### RECORDED DATA
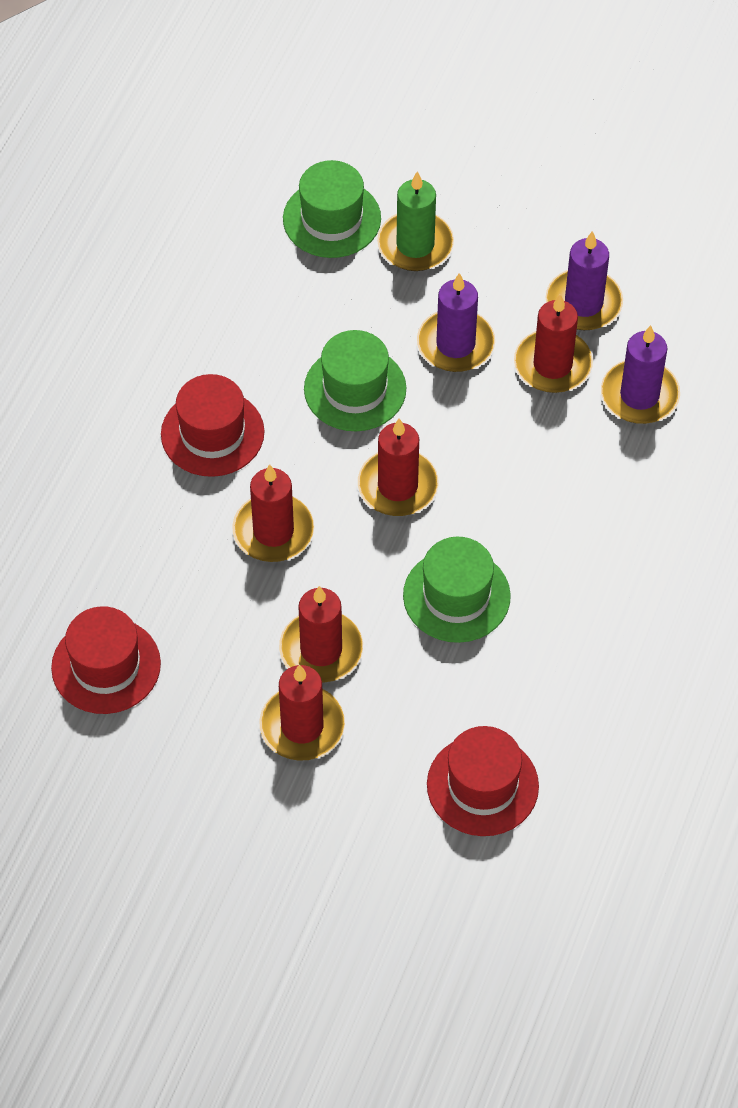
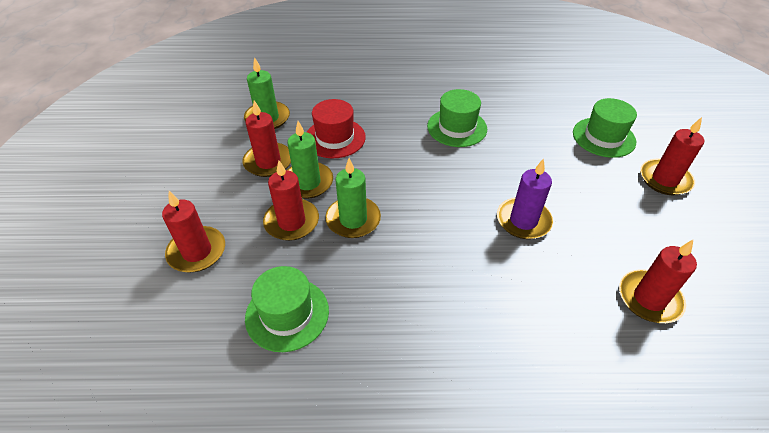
green candle: 1 -> 3
purple candle: 3 -> 1
red hat: 3 -> 1

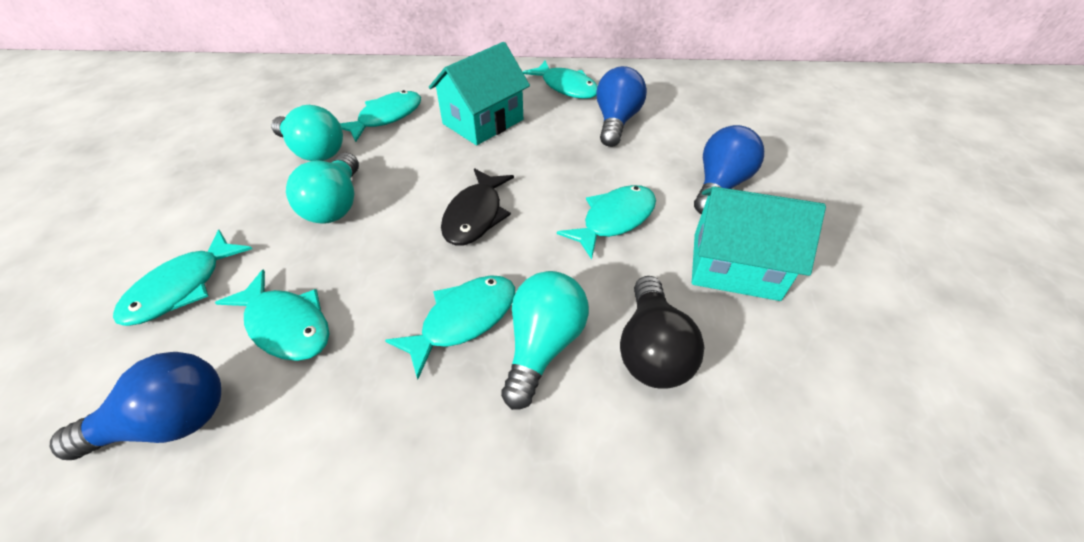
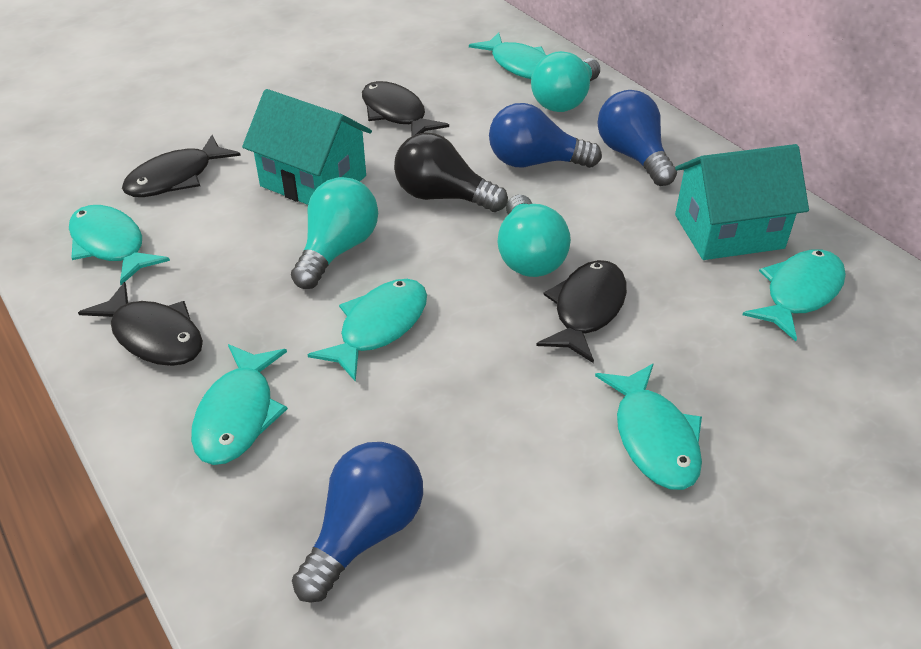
black fish: 1 -> 4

### PROBLEM DETAILS
Copy the listing exactly, omitting pictures.

### FINISHED EXERCISE
green candle: 1 -> 3
purple candle: 3 -> 1
red hat: 3 -> 1

black fish: 1 -> 4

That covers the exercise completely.